### Required work:
Return only the lines of the data below from the line with "(300, 175) = (508, 330): black" up to and including the line with "(240, 236) = (678, 273): yellow", exactly as written, with the pictures omitted.

──────── Given data ────────

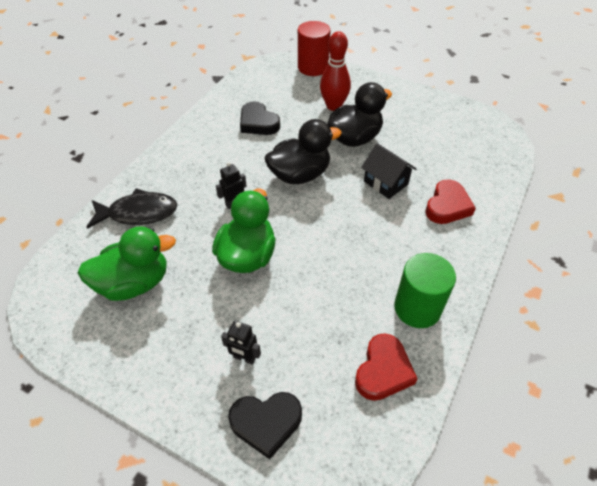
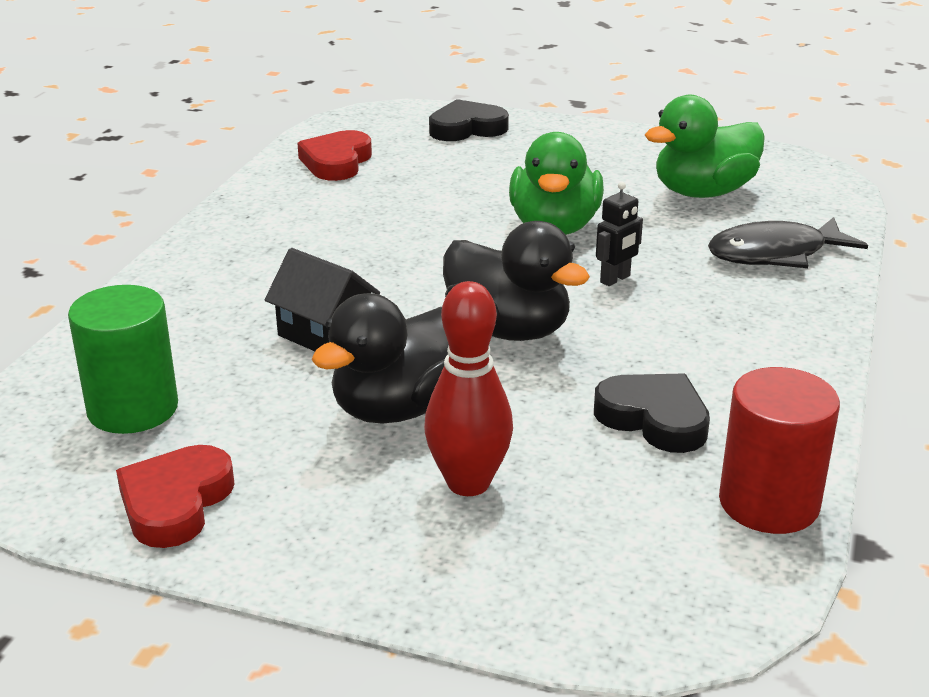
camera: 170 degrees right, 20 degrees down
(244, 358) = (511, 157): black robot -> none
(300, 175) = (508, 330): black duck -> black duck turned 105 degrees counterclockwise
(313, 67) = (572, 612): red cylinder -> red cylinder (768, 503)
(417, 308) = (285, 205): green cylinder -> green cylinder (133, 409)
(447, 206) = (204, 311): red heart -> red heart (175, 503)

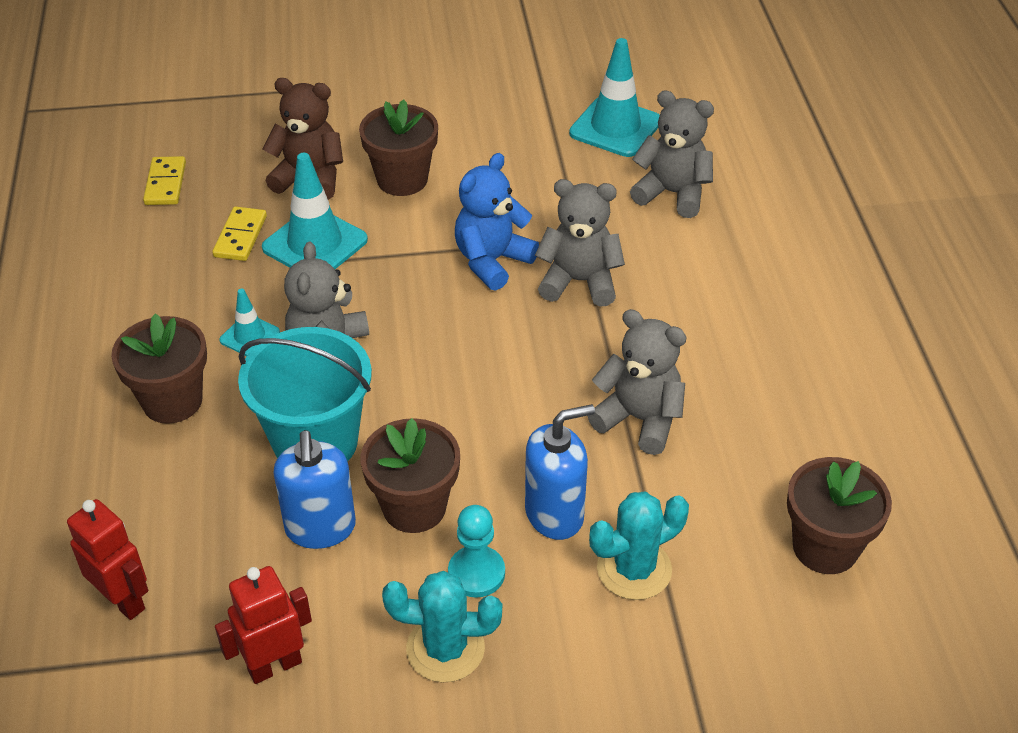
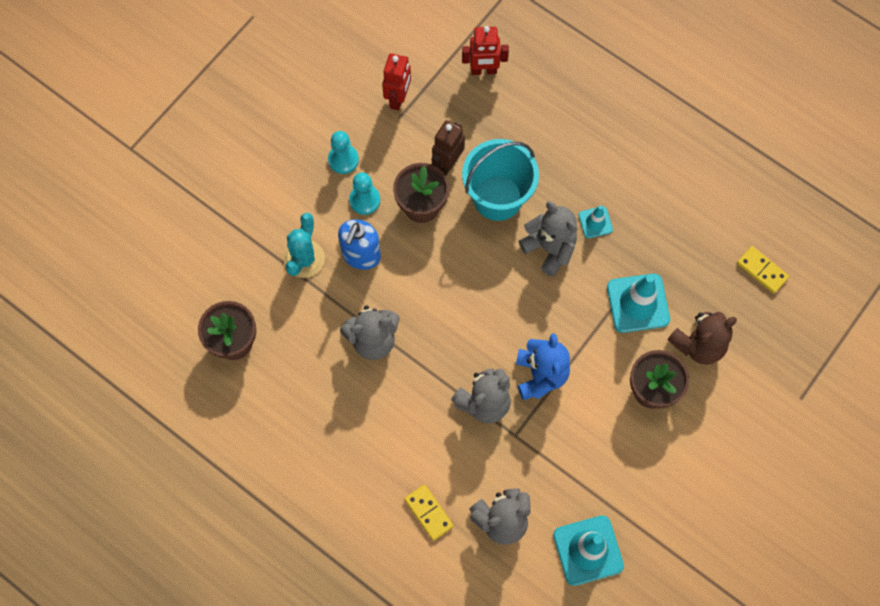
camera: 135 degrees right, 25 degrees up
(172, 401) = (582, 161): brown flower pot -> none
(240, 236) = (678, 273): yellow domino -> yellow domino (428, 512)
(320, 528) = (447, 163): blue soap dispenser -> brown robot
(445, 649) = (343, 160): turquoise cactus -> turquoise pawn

────────
──────── Given data ────────

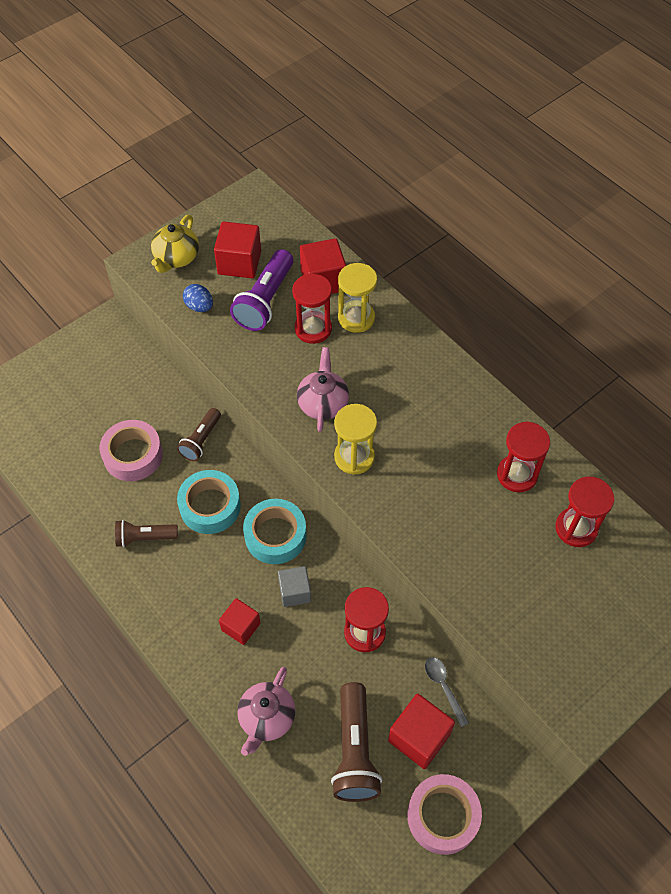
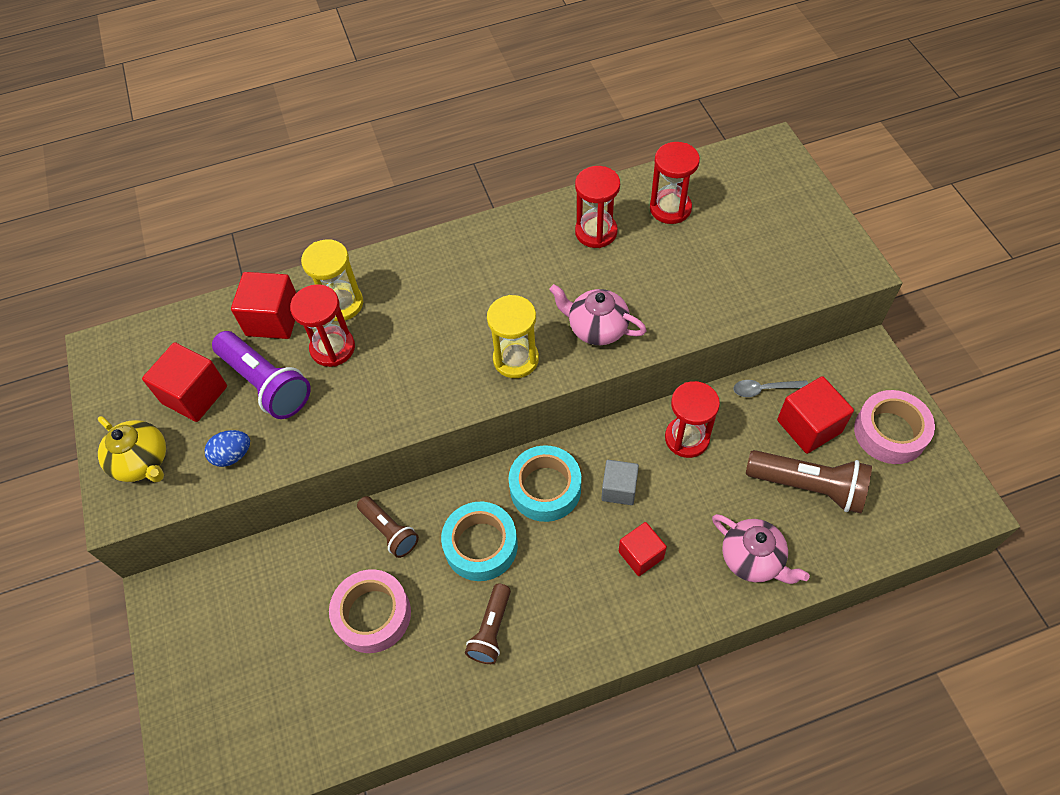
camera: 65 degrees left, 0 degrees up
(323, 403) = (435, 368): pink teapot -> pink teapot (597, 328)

────────

### Reply to the exercise:
(300, 175) = (508, 330): black duck -> black duck turned 105 degrees counterclockwise
(313, 67) = (572, 612): red cylinder -> red cylinder (768, 503)
(417, 308) = (285, 205): green cylinder -> green cylinder (133, 409)
(447, 206) = (204, 311): red heart -> red heart (175, 503)

camera: 135 degrees right, 25 degrees up
(172, 401) = (582, 161): brown flower pot -> none
(240, 236) = (678, 273): yellow domino -> yellow domino (428, 512)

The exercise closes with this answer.